Rewrite every line of the records below, requests included, scaling each X and Y coordinate in the answers by 1.15 and rounding to whole numbers, with halves rounded up. Leave the pictures out of your answer.

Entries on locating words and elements

────────

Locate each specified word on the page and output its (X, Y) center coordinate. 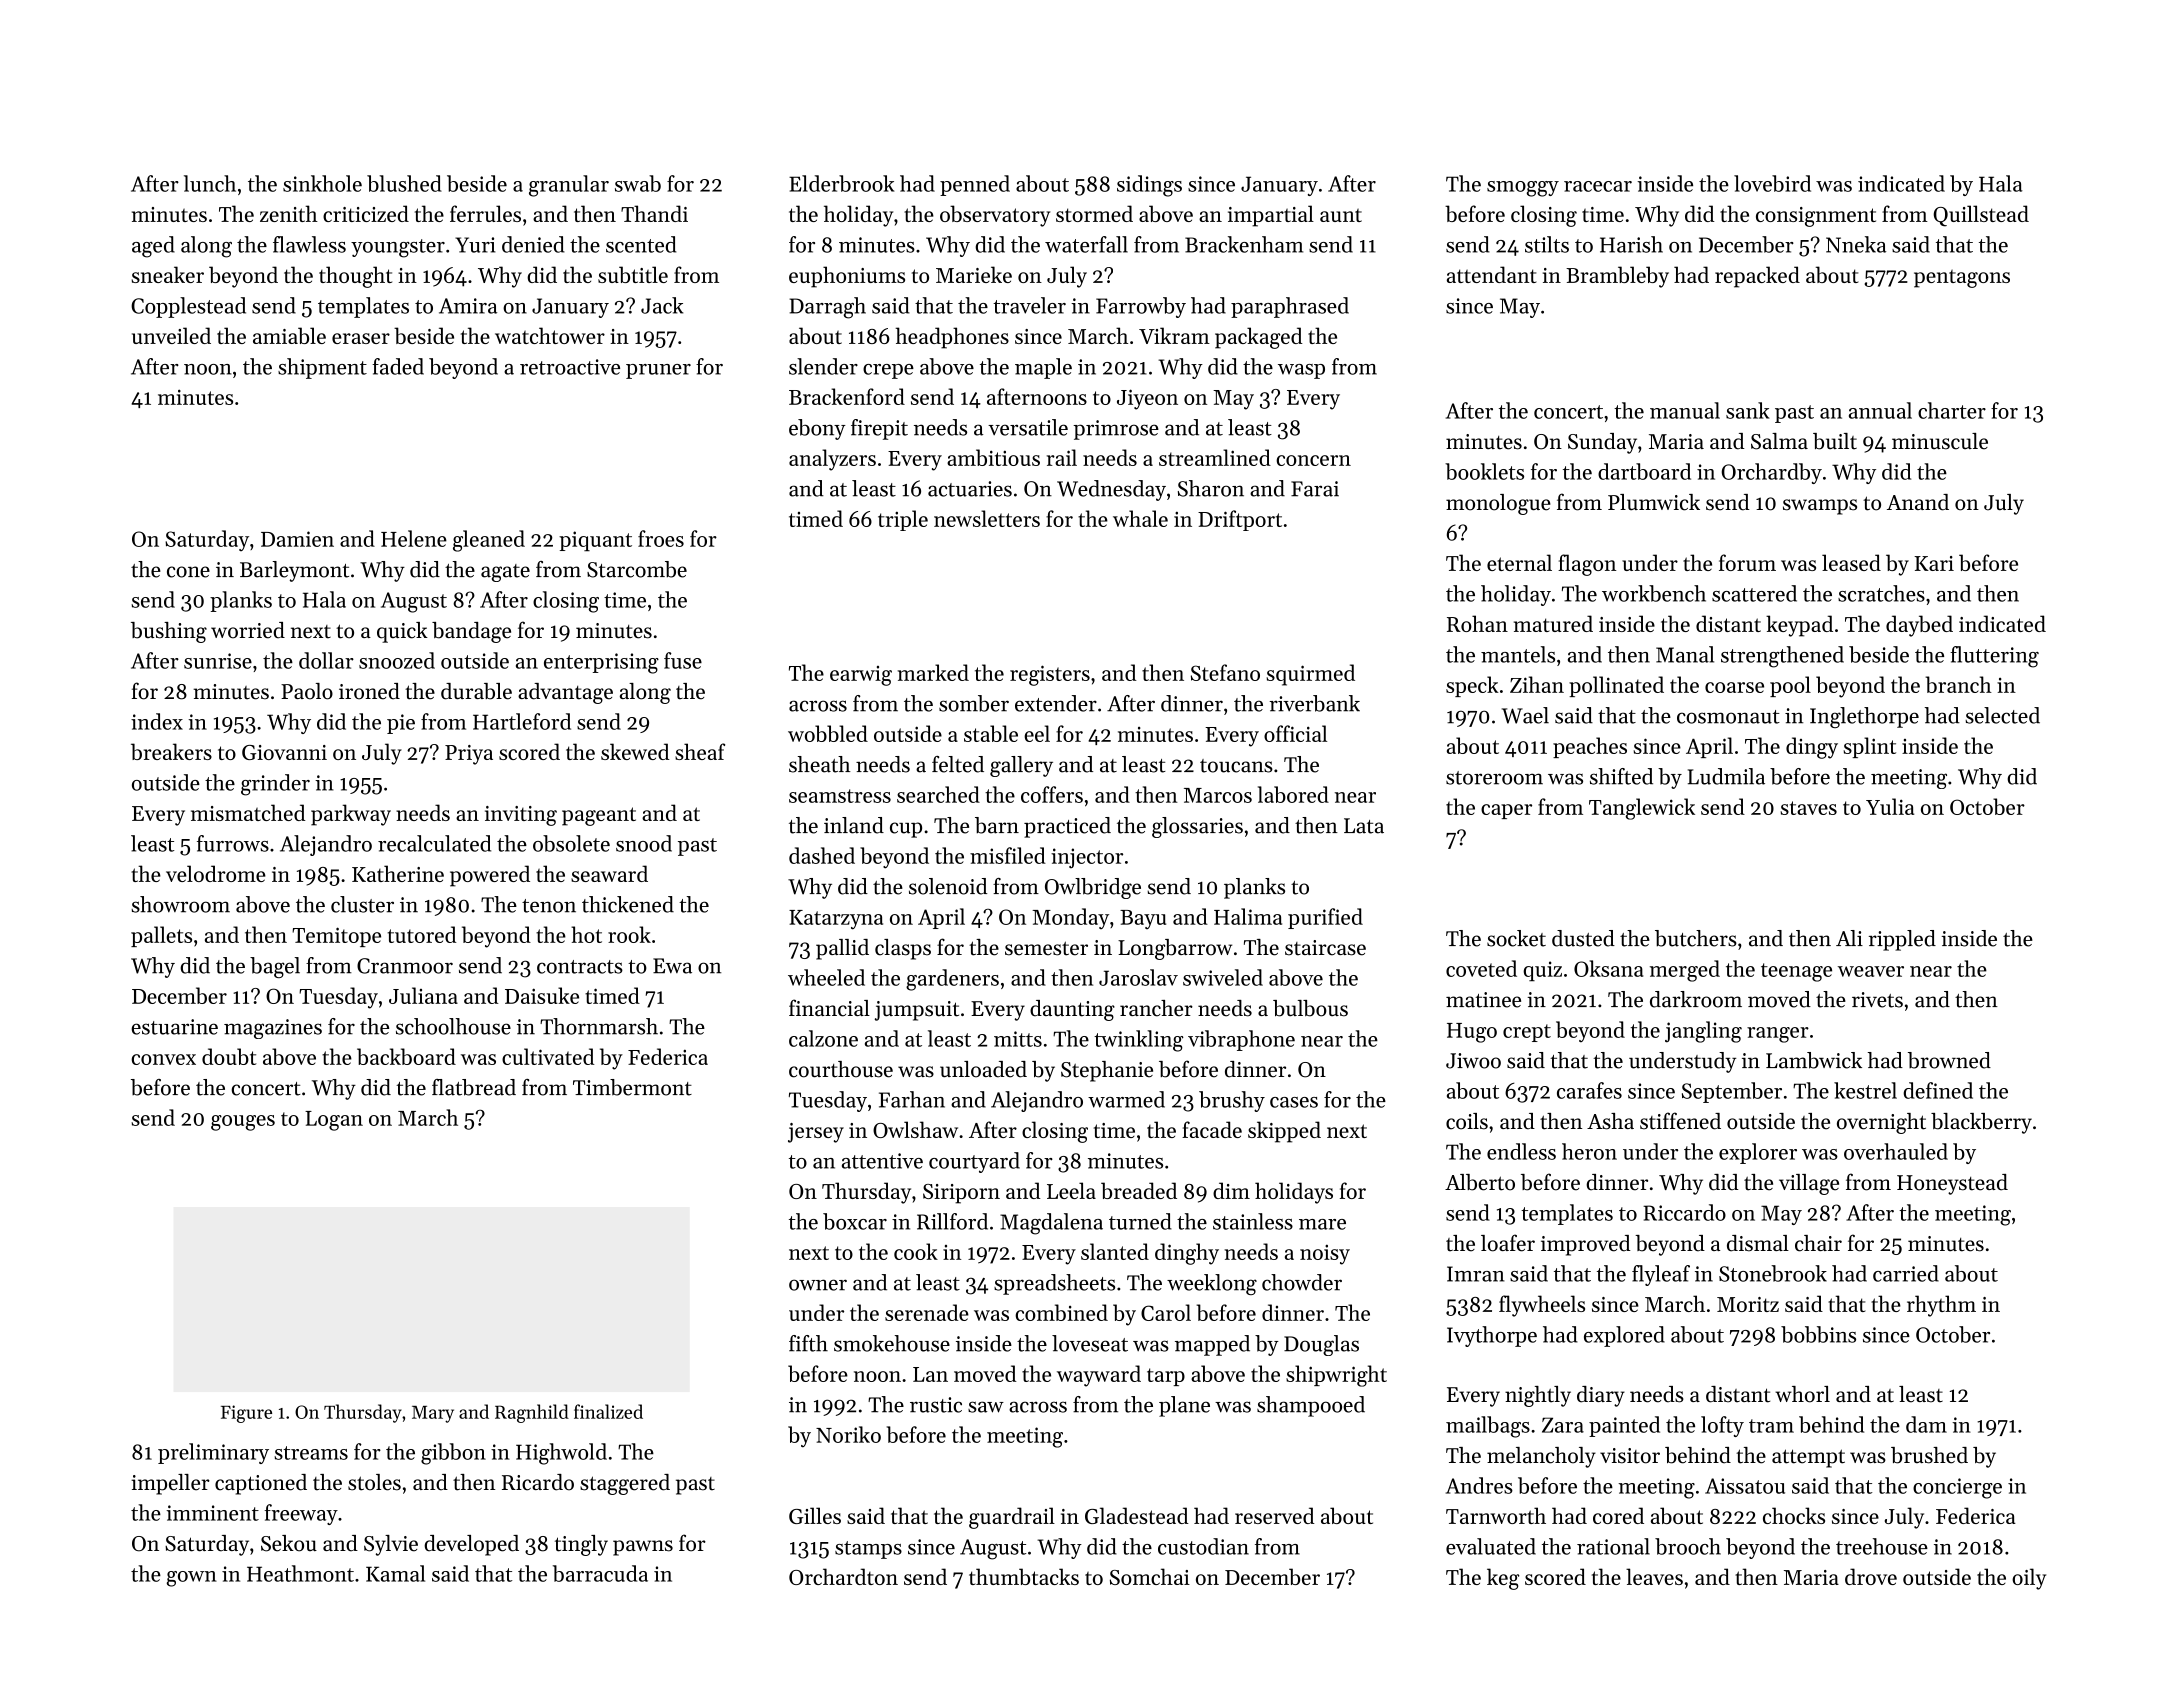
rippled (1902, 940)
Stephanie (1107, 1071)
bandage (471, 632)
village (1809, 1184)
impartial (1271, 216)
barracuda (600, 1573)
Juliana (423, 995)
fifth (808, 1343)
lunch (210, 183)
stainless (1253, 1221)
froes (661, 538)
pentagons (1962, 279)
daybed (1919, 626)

────────

Finished exercise
Locate each specified word on the page and output its (X, Y) center coordinate. 
rippled (2187, 1081)
Stephanie (1273, 1232)
bandage (542, 727)
village (2080, 1362)
impartial (1462, 248)
barracuda (690, 1809)
Juliana (486, 1144)
fifth (929, 1544)
lunch (242, 210)
stainless (1441, 1404)
froes (760, 619)
pentagons (2256, 321)
daybed (2207, 720)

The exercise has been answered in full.